> _BRIEF_: Could you retype the whole listing word for word and drop the images?

+---+

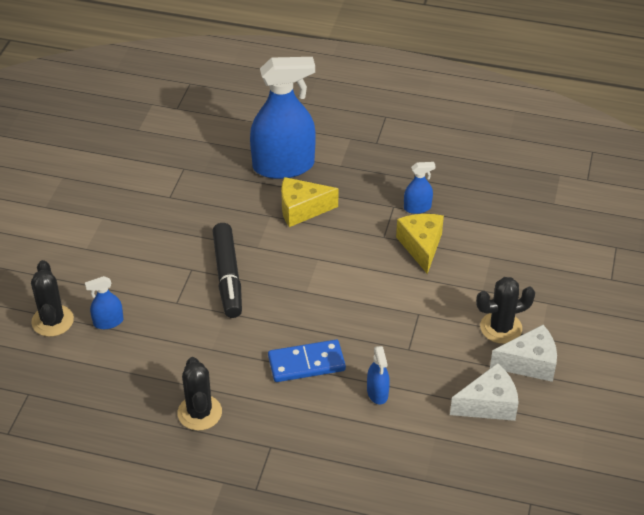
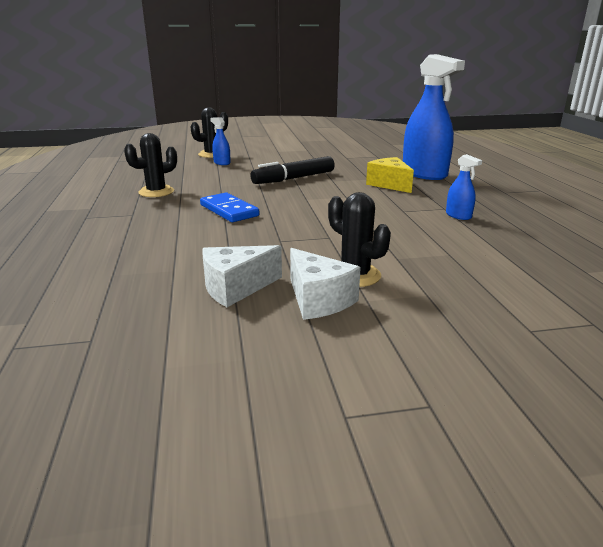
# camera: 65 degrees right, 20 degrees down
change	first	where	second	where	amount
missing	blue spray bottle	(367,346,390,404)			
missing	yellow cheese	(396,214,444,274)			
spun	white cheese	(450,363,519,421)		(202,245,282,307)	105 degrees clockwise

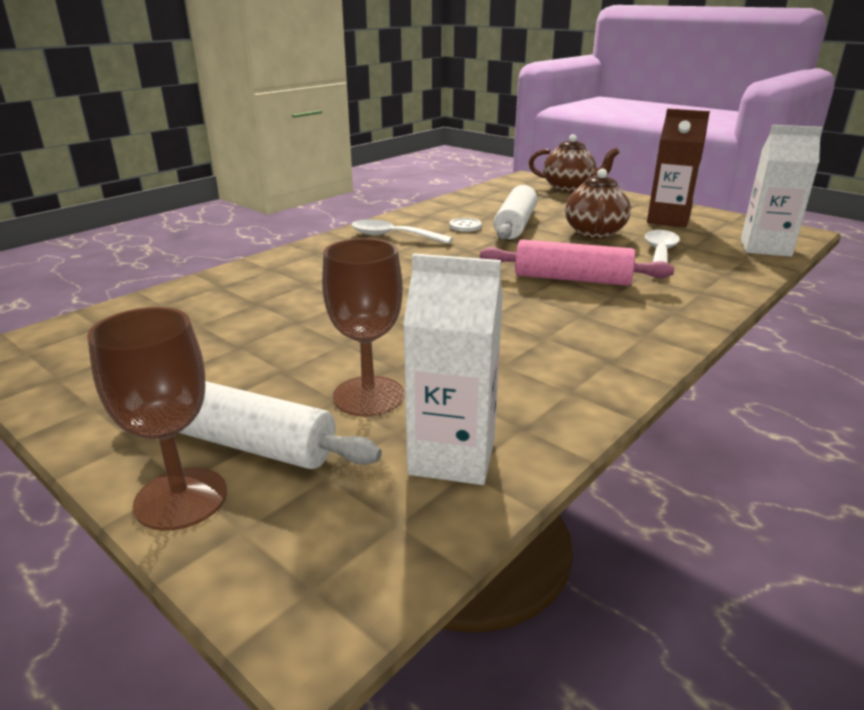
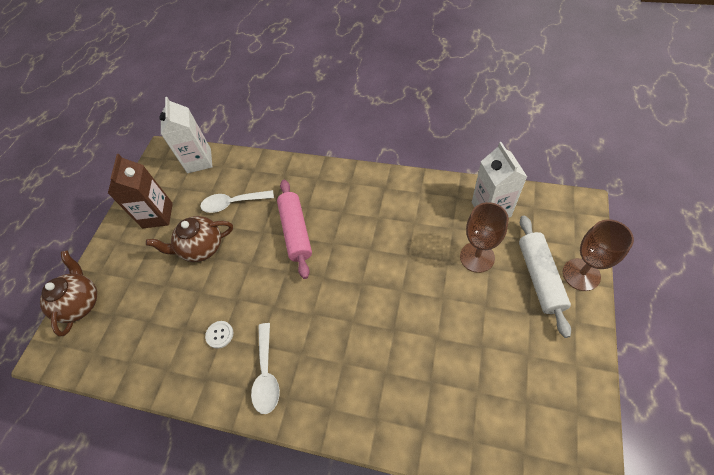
# camera: 110 degrees left, 30 degrees up
change	first	where	second	where	amount
missing	white rolling pin	(493,185,537,240)			

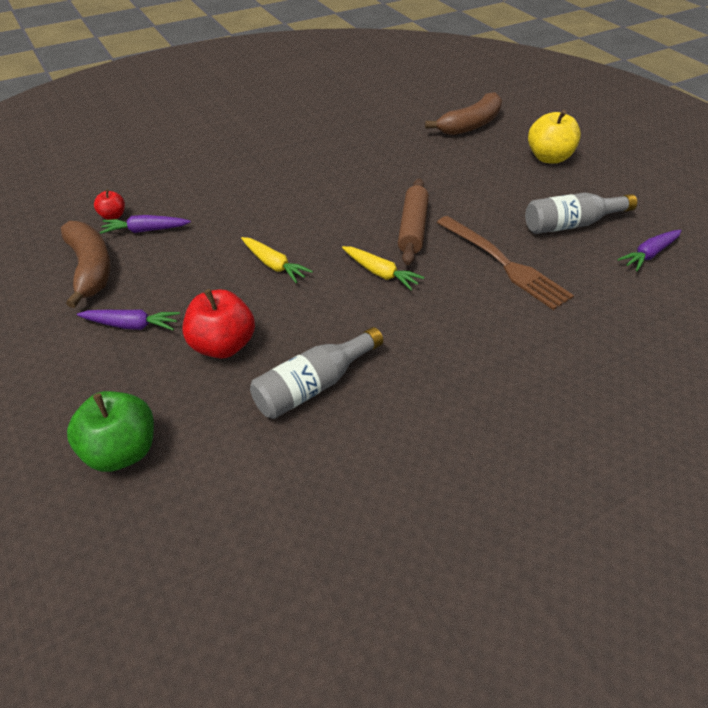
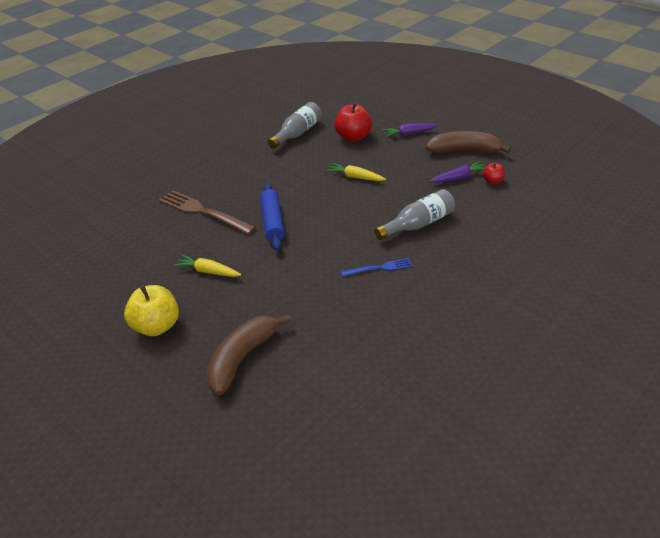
# camera: 165 degrees right, 5 degrees down
change	first	where	second	where	amount
missing	green apple	(67,391,154,472)			
missing	purple carrot	(617,230,682,271)			
appeared			blue fork	(341,258,413,277)	
relocated	yellow carrot	(342,246,424,290)		(173,255,241,277)	
relocated	grey bottle	(525,193,637,234)		(374,189,455,240)	
colour	brown rolling pin	(398,178,429,265)	blue rolling pin	(260,183,285,251)	
spun	brown banana	(61,221,111,308)		(426,131,511,154)	135 degrees clockwise

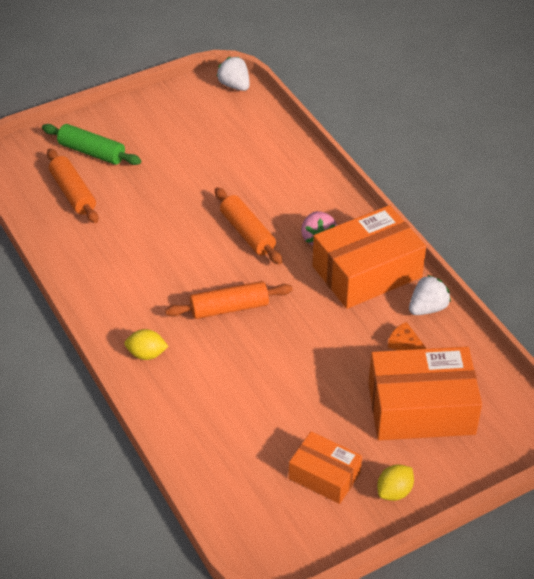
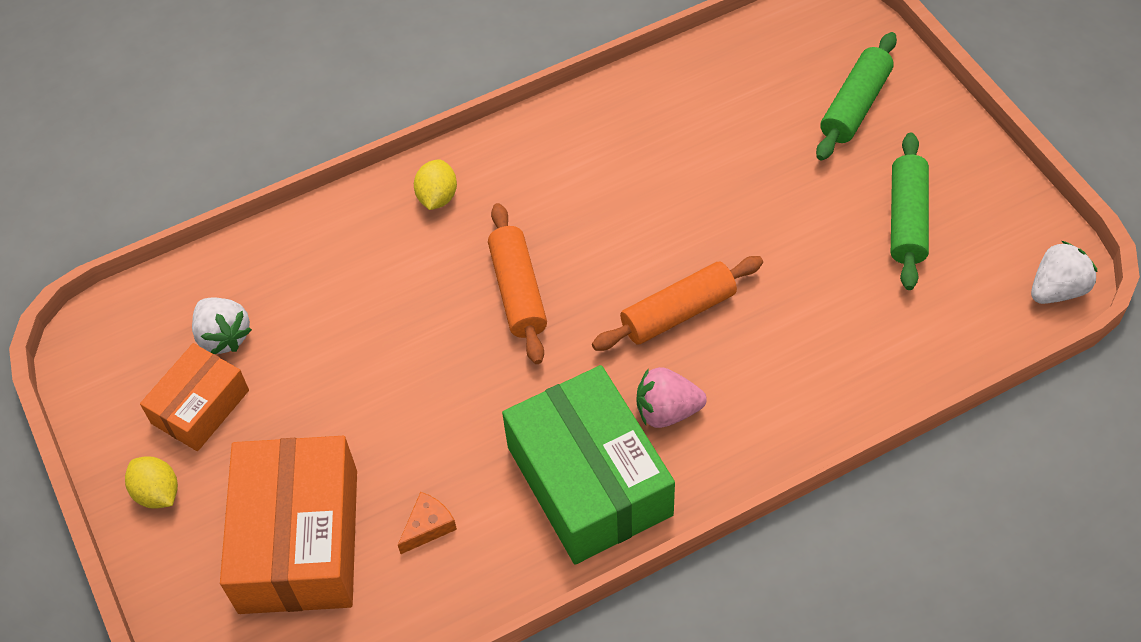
# camera: 95 degrees right, 10 degrees up
change	first	where	second	where	amount
missing	orange rolling pin	(47,149,98,223)			
appeared			green rolling pin	(891,133,929,290)	
relocated	white strawberry	(409,275,451,315)		(192,297,252,354)	
colour	orange box	(312,205,426,309)	green box	(502,365,675,565)	

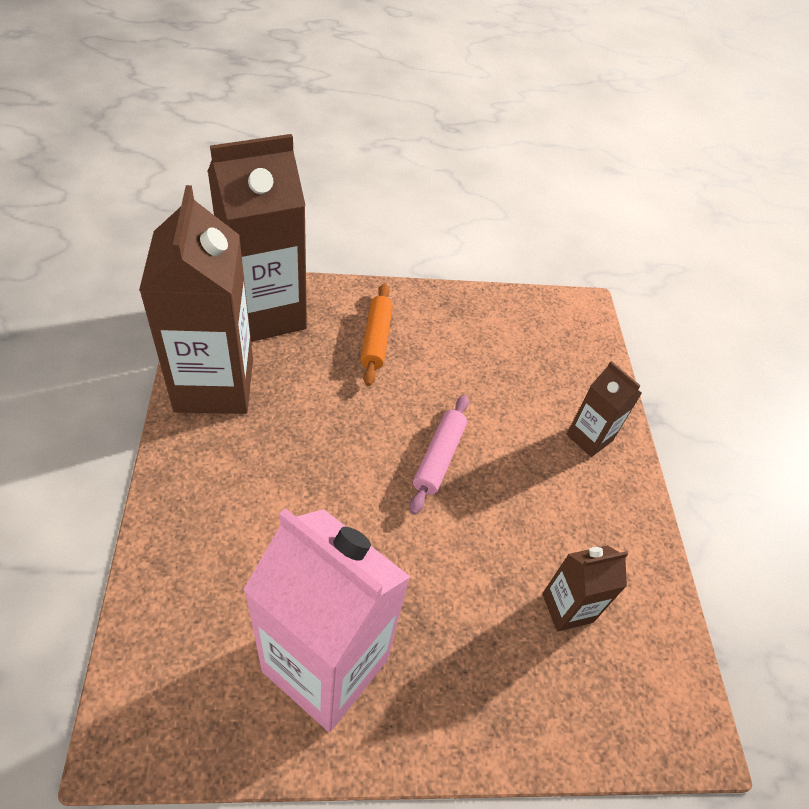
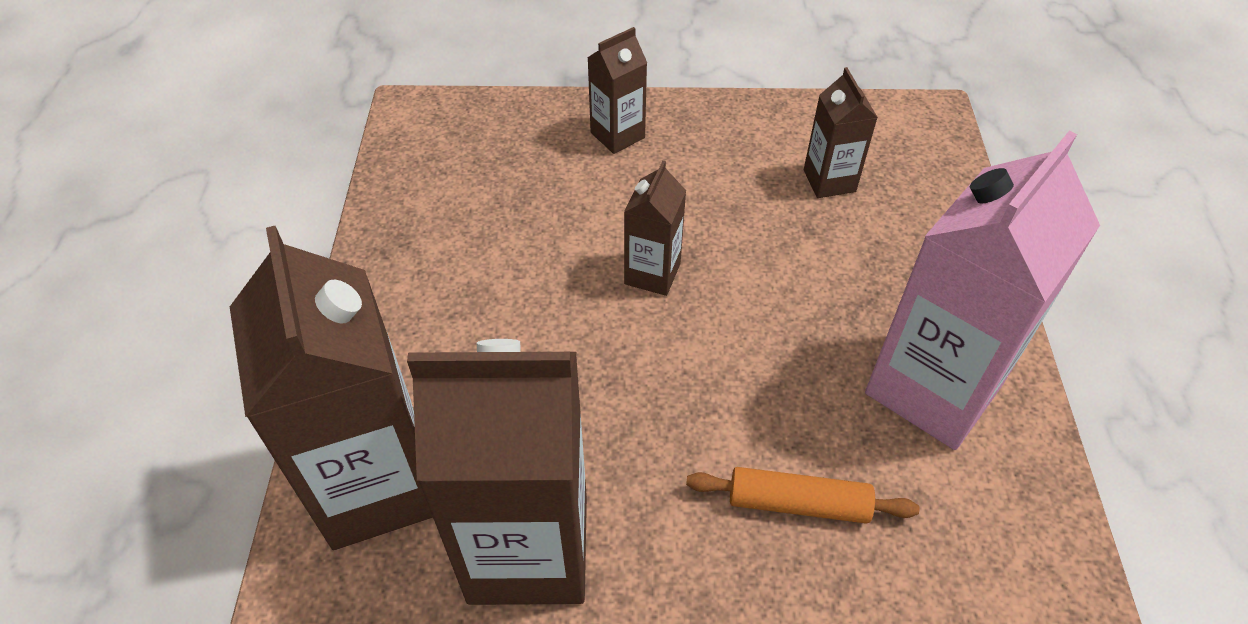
# camera: 80 degrees left, 0 degrees up
change	first	where	second	where	amount
relocated	orange rolling pin	(360,283,393,386)		(686,467,920,524)	
exchanged	pink rolling pin	(410,395,469,515)	brown carton	(624,160,686,296)	

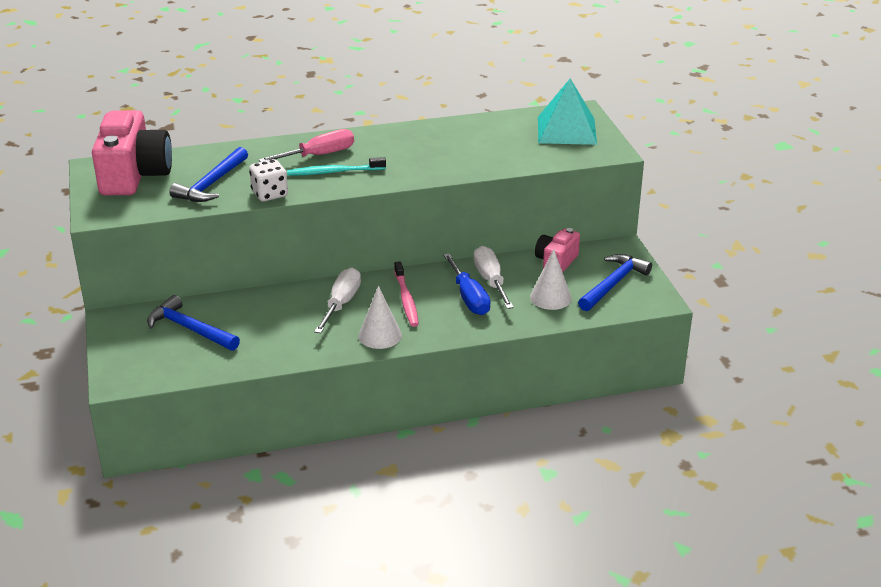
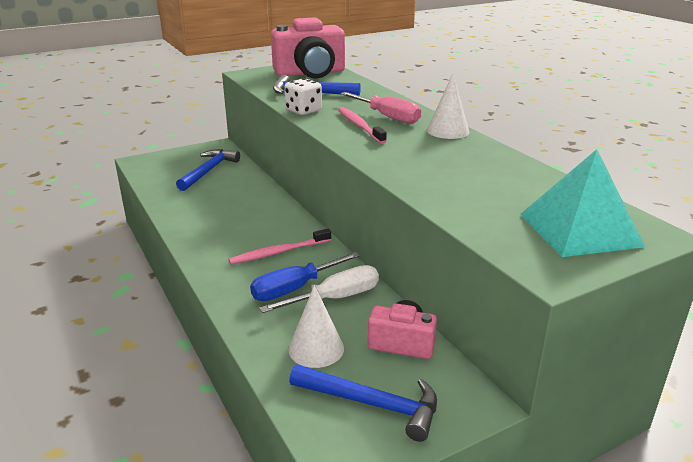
# camera: 75 degrees right, 5 degrees down
change	first	where	second	where	amount
missing	white screwdriver	(314,268,361,333)			
relocated	white cone	(358,286,402,349)		(427,73,469,139)	
colour	turquoise toothbrush	(287,157,386,176)	pink toothbrush	(338,107,387,144)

+---+

> _WRITTEN SOLUTION_:
# camera: 65 degrees right, 20 degrees down
change	first	where	second	where	amount
missing	blue spray bottle	(367,346,390,404)			
missing	yellow cheese	(396,214,444,274)			
spun	white cheese	(450,363,519,421)		(202,245,282,307)	105 degrees clockwise

# camera: 110 degrees left, 30 degrees up
change	first	where	second	where	amount
missing	white rolling pin	(493,185,537,240)			

# camera: 165 degrees right, 5 degrees down
change	first	where	second	where	amount
missing	green apple	(67,391,154,472)			
missing	purple carrot	(617,230,682,271)			
appeared			blue fork	(341,258,413,277)	
relocated	yellow carrot	(342,246,424,290)		(173,255,241,277)	
relocated	grey bottle	(525,193,637,234)		(374,189,455,240)	
colour	brown rolling pin	(398,178,429,265)	blue rolling pin	(260,183,285,251)	
spun	brown banana	(61,221,111,308)		(426,131,511,154)	135 degrees clockwise

# camera: 95 degrees right, 10 degrees up
change	first	where	second	where	amount
missing	orange rolling pin	(47,149,98,223)			
appeared			green rolling pin	(891,133,929,290)	
relocated	white strawberry	(409,275,451,315)		(192,297,252,354)	
colour	orange box	(312,205,426,309)	green box	(502,365,675,565)	

# camera: 80 degrees left, 0 degrees up
change	first	where	second	where	amount
relocated	orange rolling pin	(360,283,393,386)		(686,467,920,524)	
exchanged	pink rolling pin	(410,395,469,515)	brown carton	(624,160,686,296)	

# camera: 75 degrees right, 5 degrees down
change	first	where	second	where	amount
missing	white screwdriver	(314,268,361,333)			
relocated	white cone	(358,286,402,349)		(427,73,469,139)	
colour	turquoise toothbrush	(287,157,386,176)	pink toothbrush	(338,107,387,144)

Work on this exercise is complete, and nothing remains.